Work request: Each entry below is to be returned exactly, with any pictures left out.

Supplied records:
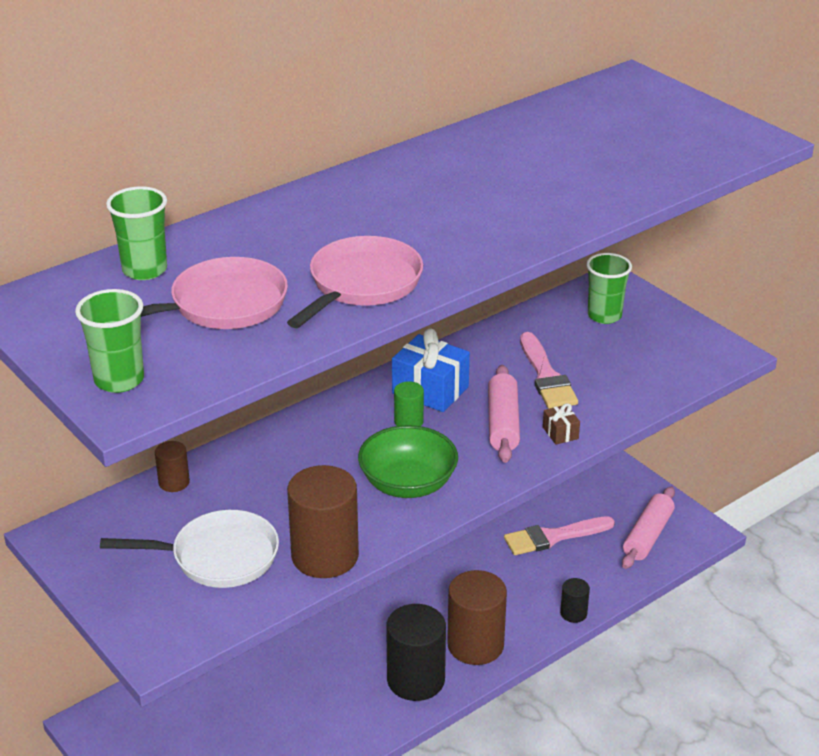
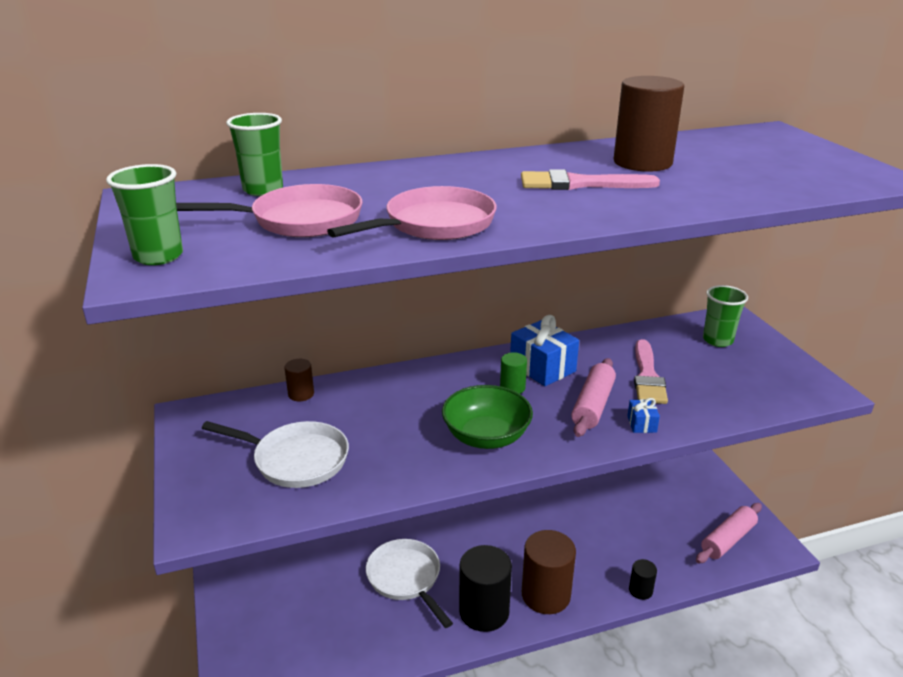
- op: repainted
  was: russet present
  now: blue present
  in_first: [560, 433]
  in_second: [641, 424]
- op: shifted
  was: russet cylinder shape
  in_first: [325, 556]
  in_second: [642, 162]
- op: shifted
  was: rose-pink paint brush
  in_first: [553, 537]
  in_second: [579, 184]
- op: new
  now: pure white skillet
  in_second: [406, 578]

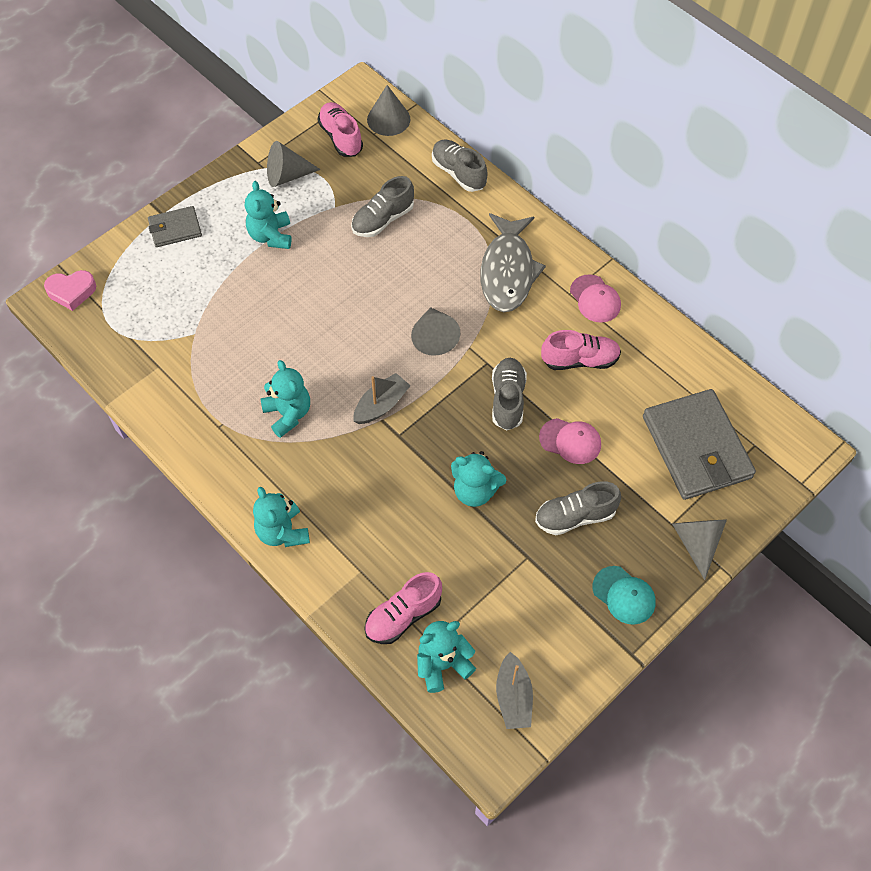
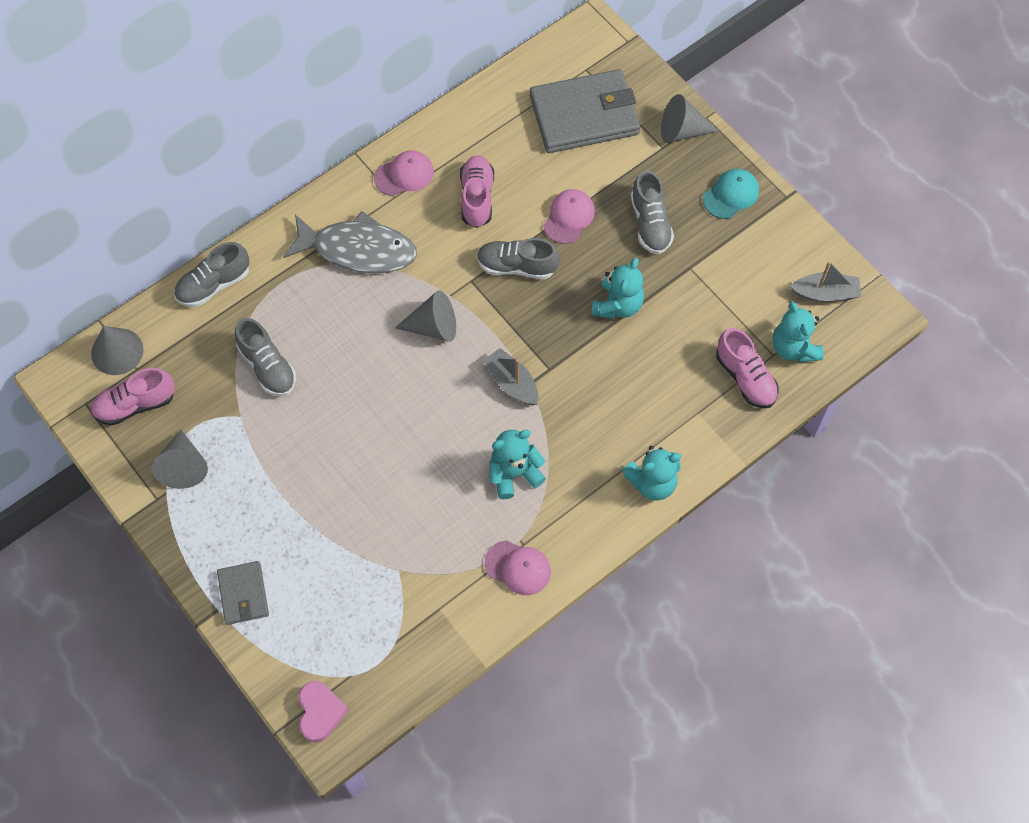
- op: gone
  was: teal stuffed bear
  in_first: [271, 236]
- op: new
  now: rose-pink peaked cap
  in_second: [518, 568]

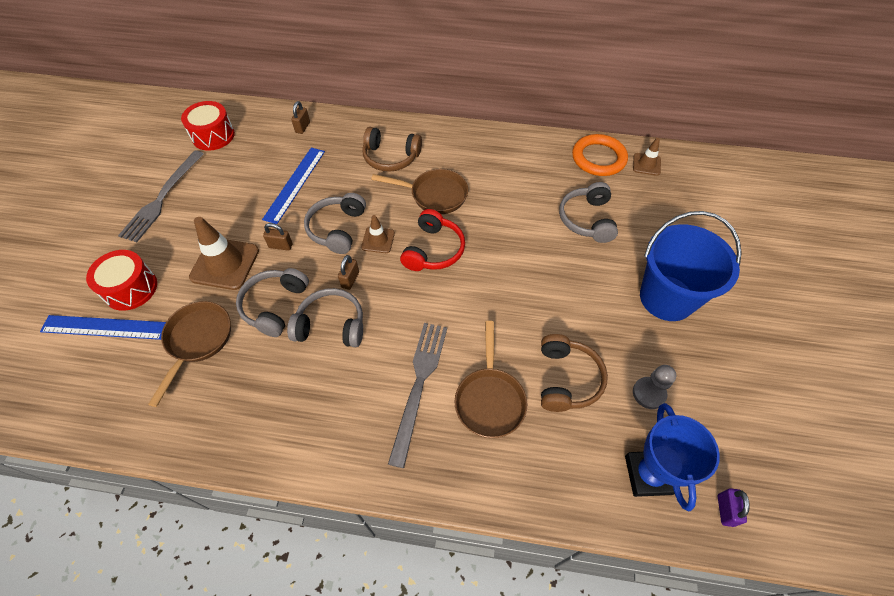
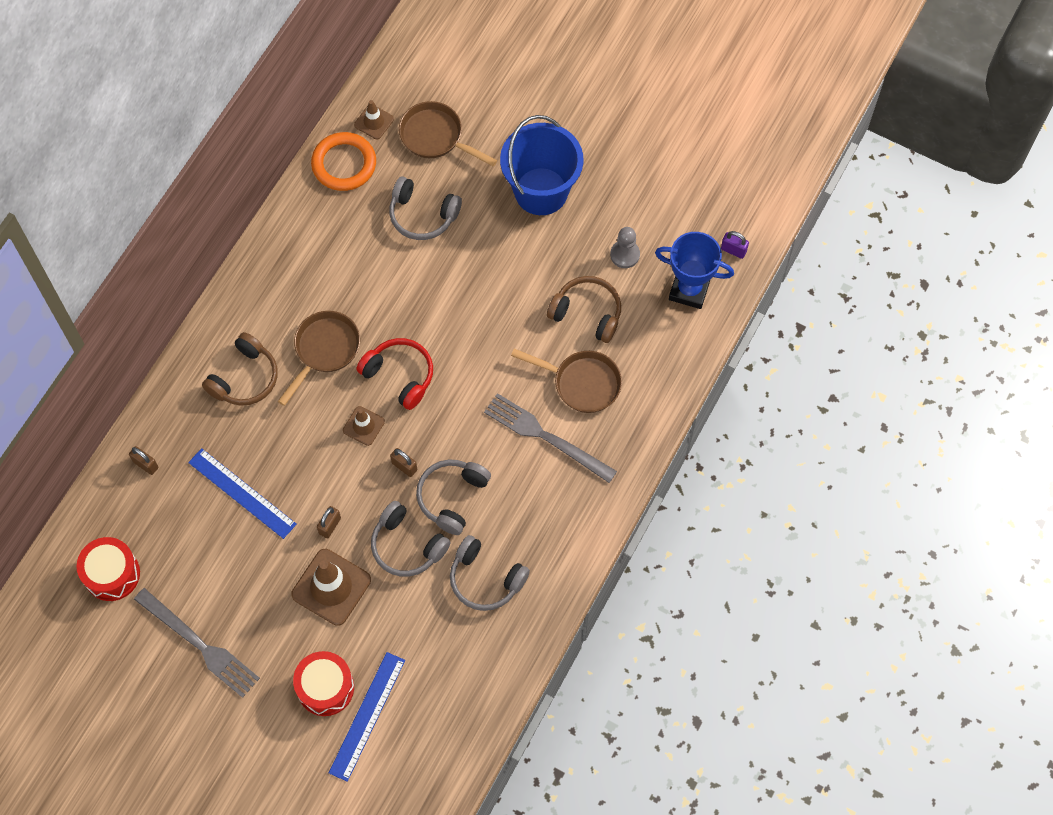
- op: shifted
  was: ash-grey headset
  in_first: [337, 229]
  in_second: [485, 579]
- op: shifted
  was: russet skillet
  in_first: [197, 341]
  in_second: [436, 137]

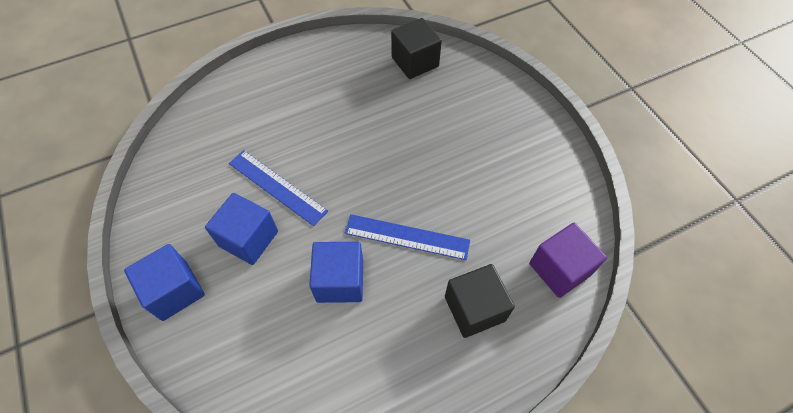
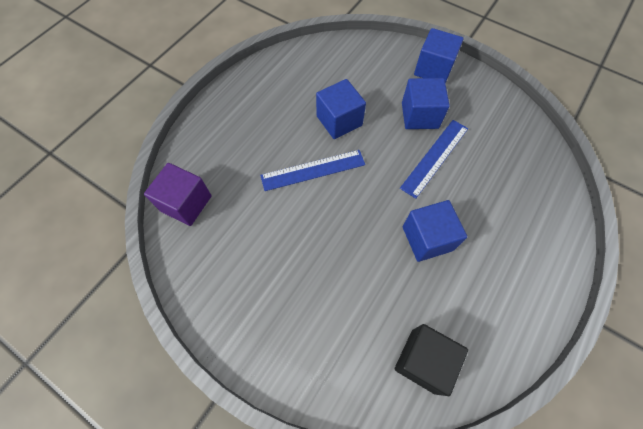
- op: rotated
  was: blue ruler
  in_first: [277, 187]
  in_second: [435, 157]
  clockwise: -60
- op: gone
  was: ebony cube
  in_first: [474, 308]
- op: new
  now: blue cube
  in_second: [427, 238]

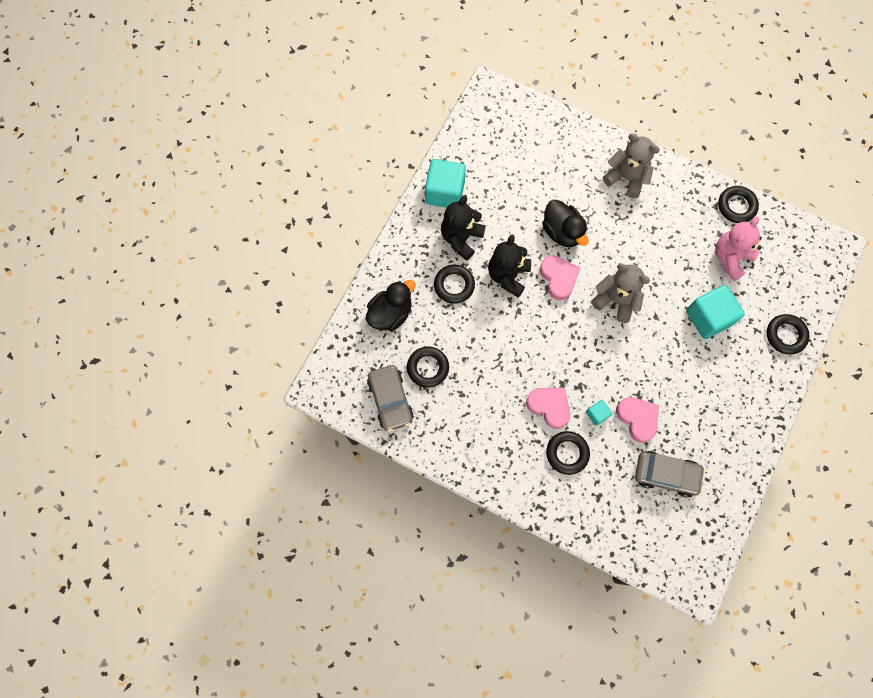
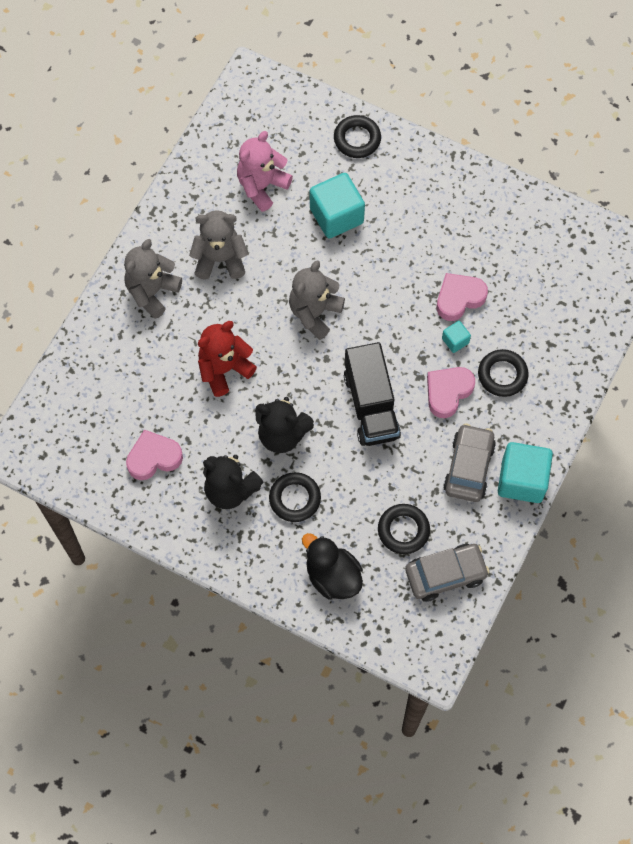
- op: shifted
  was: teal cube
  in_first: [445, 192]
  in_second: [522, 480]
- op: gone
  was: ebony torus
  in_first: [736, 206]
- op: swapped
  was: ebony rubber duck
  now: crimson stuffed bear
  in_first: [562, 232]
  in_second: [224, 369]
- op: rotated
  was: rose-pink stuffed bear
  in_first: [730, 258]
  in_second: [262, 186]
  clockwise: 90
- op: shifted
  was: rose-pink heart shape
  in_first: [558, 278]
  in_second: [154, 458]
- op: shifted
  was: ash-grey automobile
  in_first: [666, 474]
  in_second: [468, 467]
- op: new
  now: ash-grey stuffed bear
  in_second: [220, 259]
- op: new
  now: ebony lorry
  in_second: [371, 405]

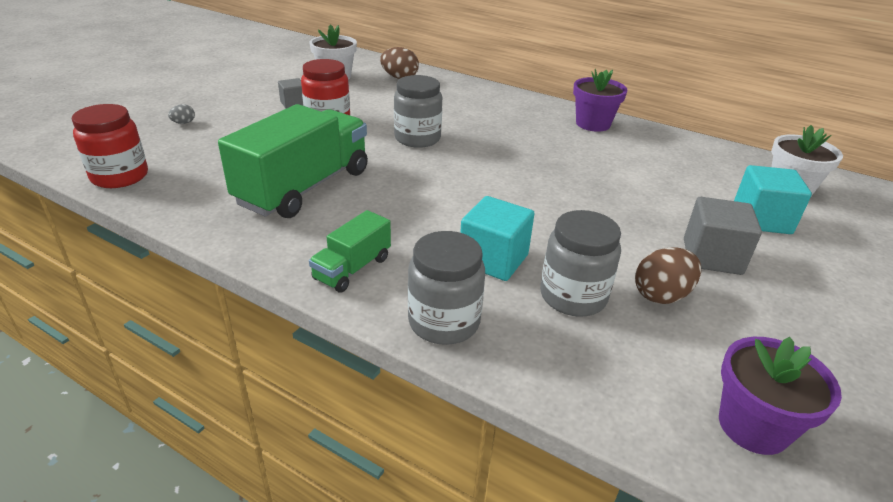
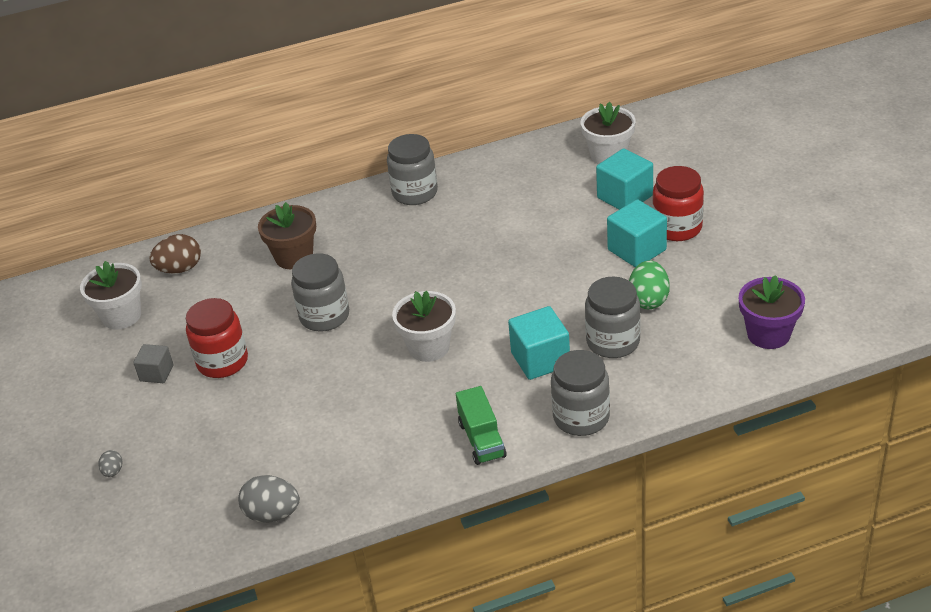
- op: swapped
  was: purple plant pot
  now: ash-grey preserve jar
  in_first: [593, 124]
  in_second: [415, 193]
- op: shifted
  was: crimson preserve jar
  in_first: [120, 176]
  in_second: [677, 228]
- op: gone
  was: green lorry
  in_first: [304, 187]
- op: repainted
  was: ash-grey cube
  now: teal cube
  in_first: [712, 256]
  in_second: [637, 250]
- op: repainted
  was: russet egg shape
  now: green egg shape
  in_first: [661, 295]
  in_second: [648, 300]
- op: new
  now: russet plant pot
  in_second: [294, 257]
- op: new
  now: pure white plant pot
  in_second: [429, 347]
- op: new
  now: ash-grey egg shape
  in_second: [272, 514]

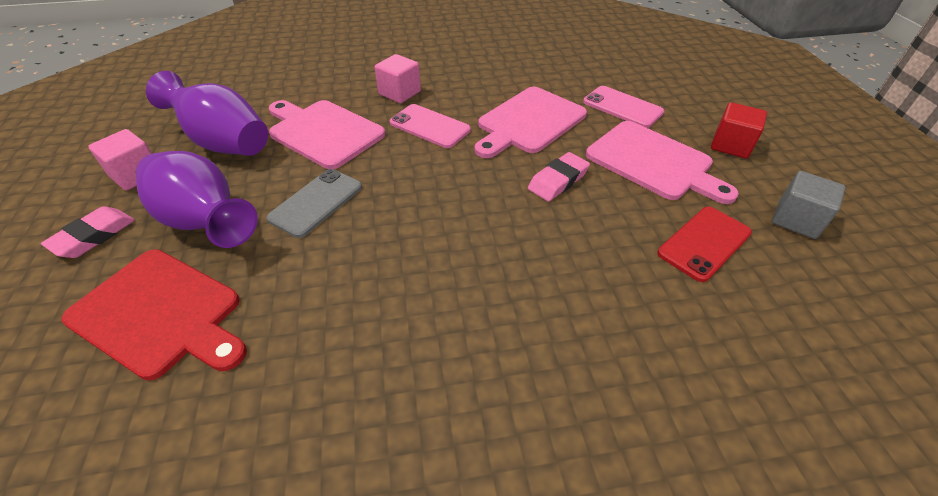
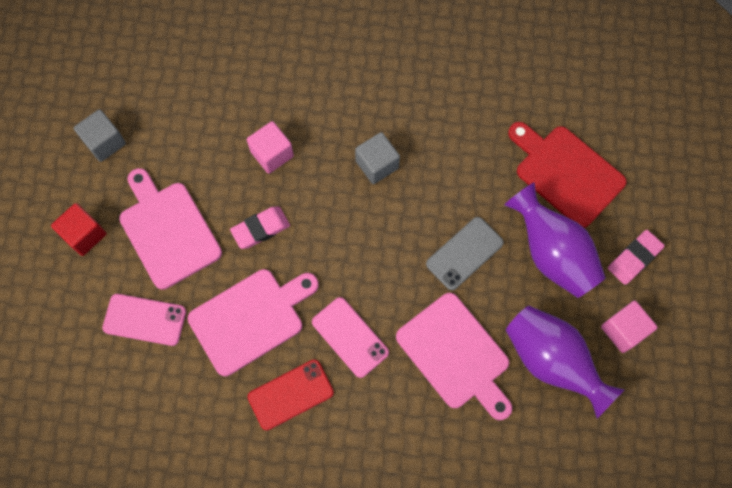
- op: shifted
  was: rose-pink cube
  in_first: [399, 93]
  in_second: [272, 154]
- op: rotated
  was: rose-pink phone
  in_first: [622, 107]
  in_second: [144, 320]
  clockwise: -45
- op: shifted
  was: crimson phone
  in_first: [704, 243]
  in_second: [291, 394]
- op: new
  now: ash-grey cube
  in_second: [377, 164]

Your solution:
- op: repainted
  was: russet present
  now: blue present
  in_first: [560, 433]
  in_second: [641, 424]
- op: shifted
  was: russet cylinder shape
  in_first: [325, 556]
  in_second: [642, 162]
- op: shifted
  was: rose-pink paint brush
  in_first: [553, 537]
  in_second: [579, 184]
- op: new
  now: pure white skillet
  in_second: [406, 578]

- op: gone
  was: teal stuffed bear
  in_first: [271, 236]
- op: new
  now: rose-pink peaked cap
  in_second: [518, 568]

- op: shifted
  was: ash-grey headset
  in_first: [337, 229]
  in_second: [485, 579]
- op: shifted
  was: russet skillet
  in_first: [197, 341]
  in_second: [436, 137]

- op: rotated
  was: blue ruler
  in_first: [277, 187]
  in_second: [435, 157]
  clockwise: -60
- op: gone
  was: ebony cube
  in_first: [474, 308]
- op: new
  now: blue cube
  in_second: [427, 238]

- op: shifted
  was: teal cube
  in_first: [445, 192]
  in_second: [522, 480]
- op: gone
  was: ebony torus
  in_first: [736, 206]
- op: swapped
  was: ebony rubber duck
  now: crimson stuffed bear
  in_first: [562, 232]
  in_second: [224, 369]
- op: rotated
  was: rose-pink stuffed bear
  in_first: [730, 258]
  in_second: [262, 186]
  clockwise: 90
- op: shifted
  was: rose-pink heart shape
  in_first: [558, 278]
  in_second: [154, 458]
- op: shifted
  was: ash-grey automobile
  in_first: [666, 474]
  in_second: [468, 467]
- op: new
  now: ash-grey stuffed bear
  in_second: [220, 259]
- op: new
  now: ebony lorry
  in_second: [371, 405]

- op: swapped
  was: purple plant pot
  now: ash-grey preserve jar
  in_first: [593, 124]
  in_second: [415, 193]
- op: shifted
  was: crimson preserve jar
  in_first: [120, 176]
  in_second: [677, 228]
- op: gone
  was: green lorry
  in_first: [304, 187]
- op: repainted
  was: ash-grey cube
  now: teal cube
  in_first: [712, 256]
  in_second: [637, 250]
- op: repainted
  was: russet egg shape
  now: green egg shape
  in_first: [661, 295]
  in_second: [648, 300]
- op: new
  now: russet plant pot
  in_second: [294, 257]
- op: new
  now: pure white plant pot
  in_second: [429, 347]
- op: new
  now: ash-grey egg shape
  in_second: [272, 514]

- op: shifted
  was: rose-pink cube
  in_first: [399, 93]
  in_second: [272, 154]
- op: rotated
  was: rose-pink phone
  in_first: [622, 107]
  in_second: [144, 320]
  clockwise: -45
- op: shifted
  was: crimson phone
  in_first: [704, 243]
  in_second: [291, 394]
- op: new
  now: ash-grey cube
  in_second: [377, 164]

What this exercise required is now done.